Supplied material:
◇ ◇ ◇ ◇ ◇ ◇ ◇
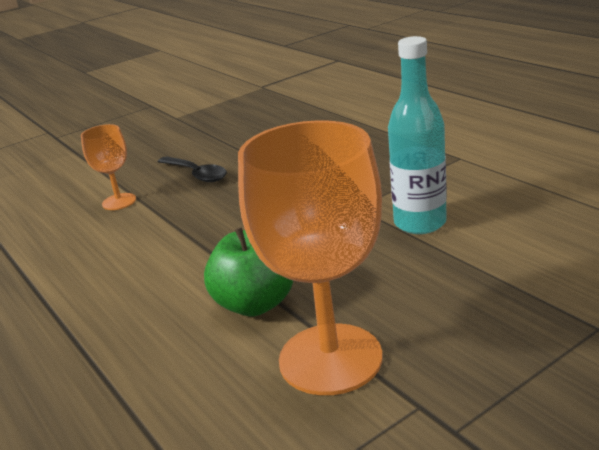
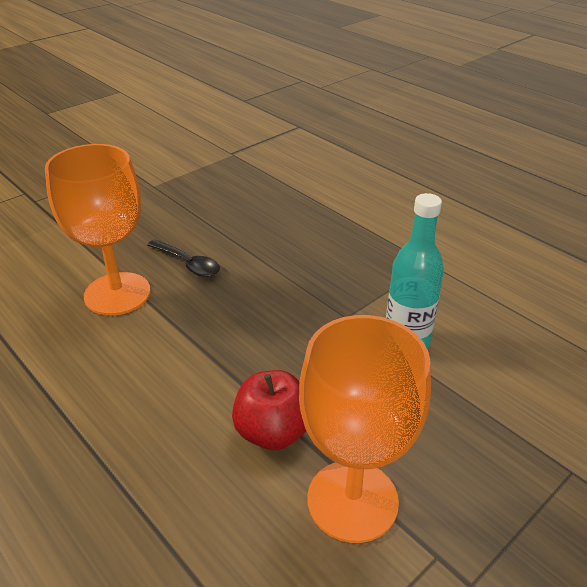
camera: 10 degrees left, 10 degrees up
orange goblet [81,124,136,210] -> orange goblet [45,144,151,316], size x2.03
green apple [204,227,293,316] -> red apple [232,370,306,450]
◇ ◇ ◇ ◇ ◇ ◇ ◇
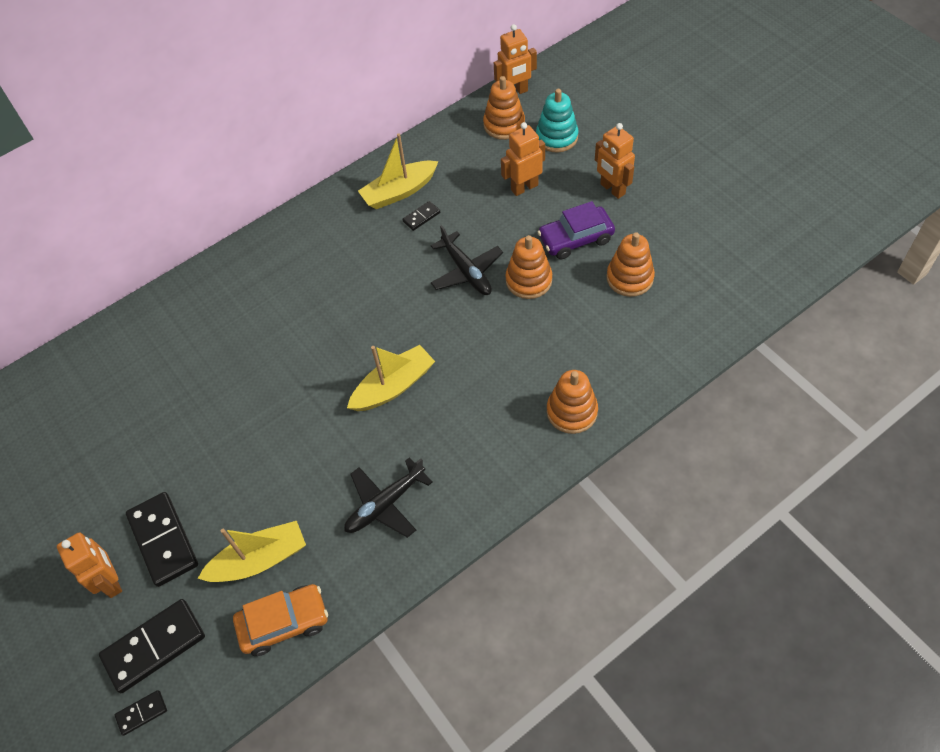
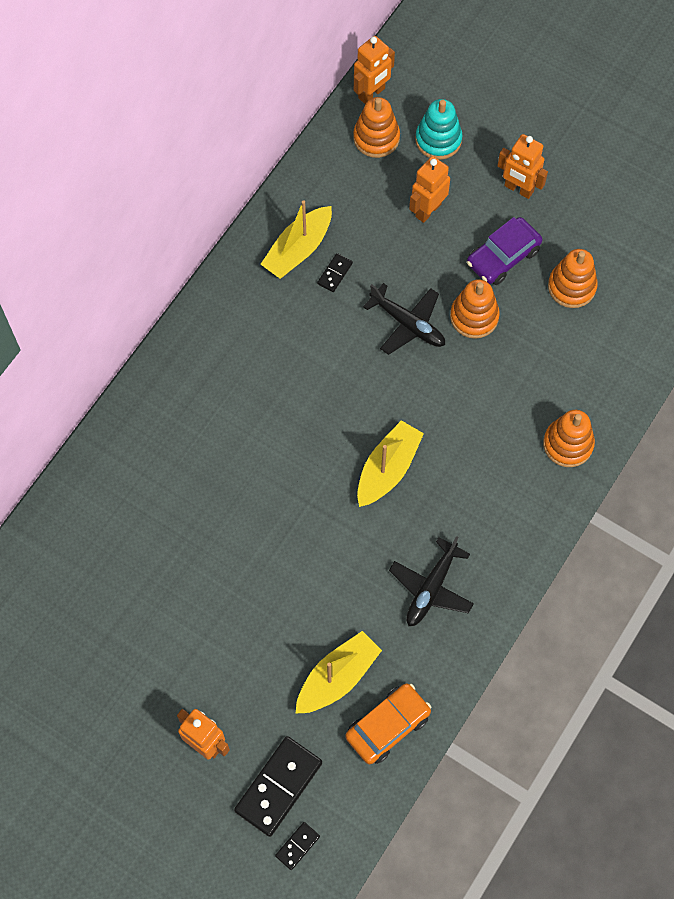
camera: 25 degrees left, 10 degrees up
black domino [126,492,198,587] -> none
◇ ◇ ◇ ◇ ◇ ◇ ◇
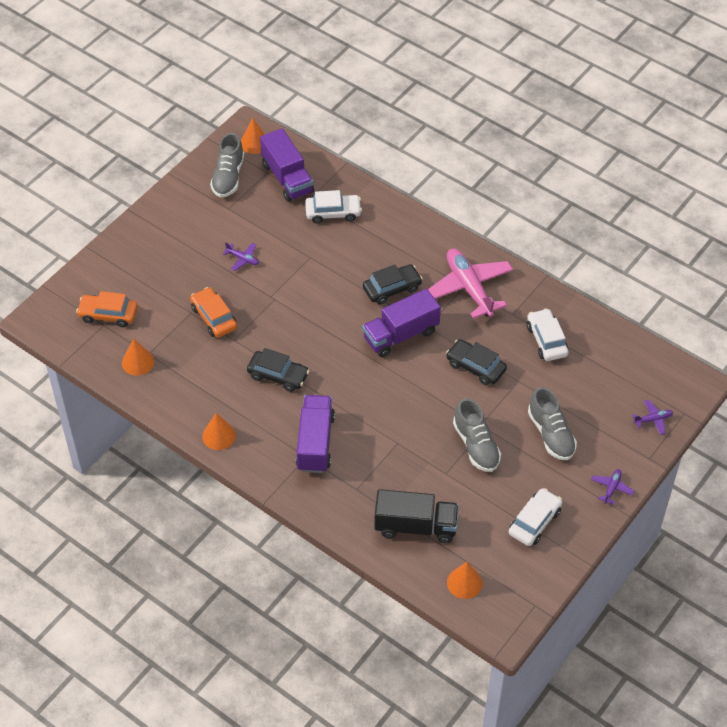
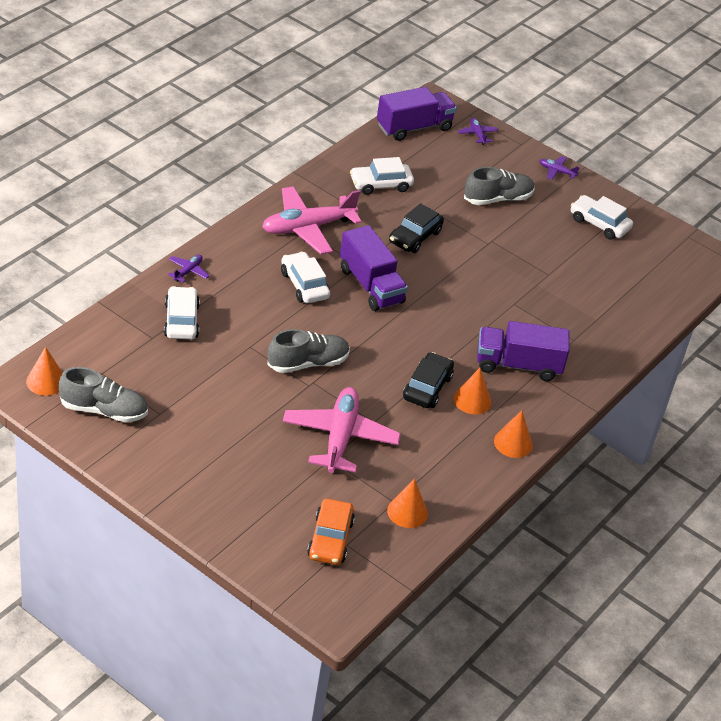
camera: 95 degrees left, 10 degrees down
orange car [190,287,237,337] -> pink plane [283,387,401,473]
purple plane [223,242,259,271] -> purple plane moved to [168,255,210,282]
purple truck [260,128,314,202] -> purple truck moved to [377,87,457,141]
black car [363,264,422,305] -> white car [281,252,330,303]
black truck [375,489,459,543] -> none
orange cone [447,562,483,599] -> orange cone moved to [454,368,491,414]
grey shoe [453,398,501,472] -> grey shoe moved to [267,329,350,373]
◇ ◇ ◇ ◇ ◇ ◇ ◇
Task brief: Search the material for the word "truck" and copy each line where it occurs.

Answer space:
purple truck [260,128,314,202] -> purple truck moved to [377,87,457,141]
black truck [375,489,459,543] -> none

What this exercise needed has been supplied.